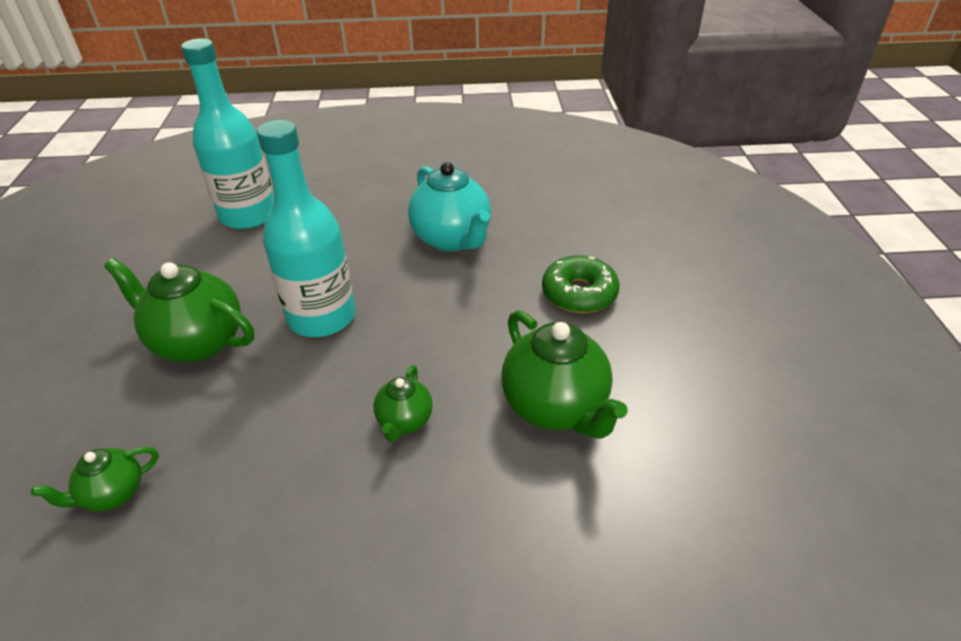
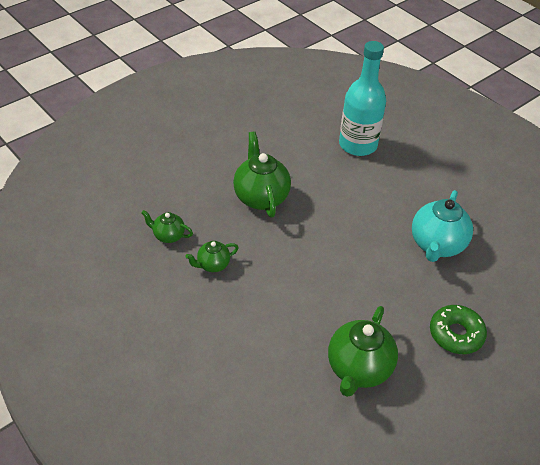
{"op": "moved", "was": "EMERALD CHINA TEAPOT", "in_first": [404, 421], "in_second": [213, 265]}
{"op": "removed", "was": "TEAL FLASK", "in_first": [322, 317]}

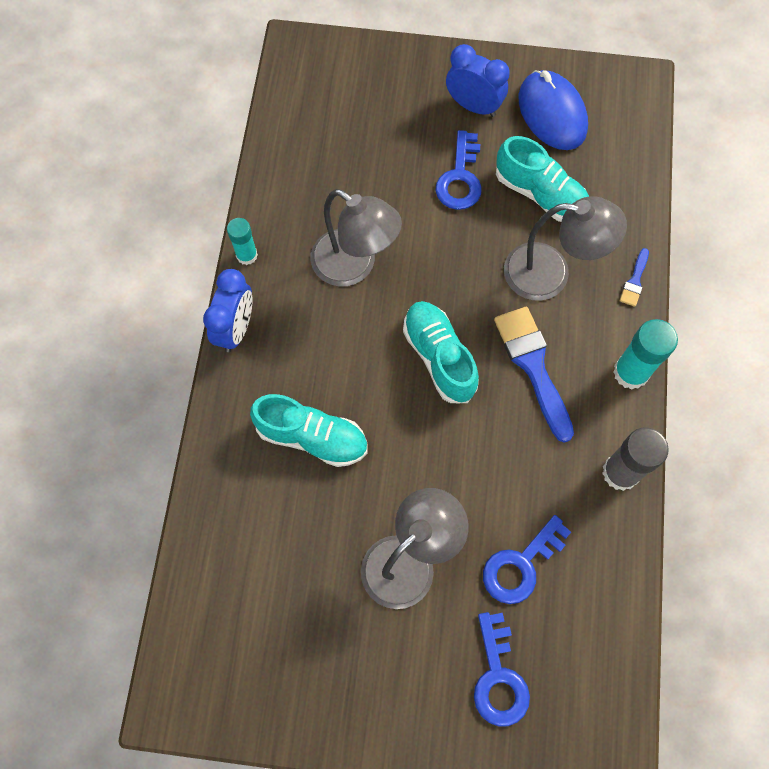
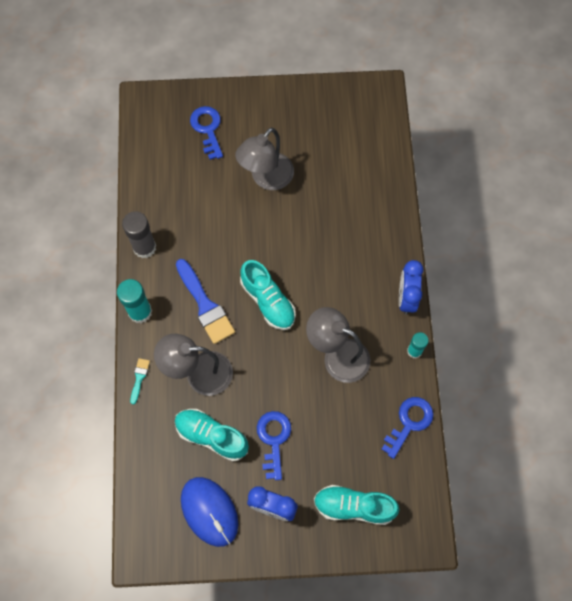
{"op": "recoloured", "was": "COBALT BRUSH", "now": "TEAL BRUSH", "in_first": [634, 281], "in_second": [139, 378]}
{"op": "moved", "was": "TEAL SNEAKER", "in_first": [312, 437], "in_second": [354, 506]}
{"op": "moved", "was": "COBALT LATCHKEY", "in_first": [520, 565], "in_second": [409, 423]}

------------

**WHAT TO DO**
Compute how many lines of the records above hold the string "TEAL". Give the number with no other output.

**RESPONSE BOX**
3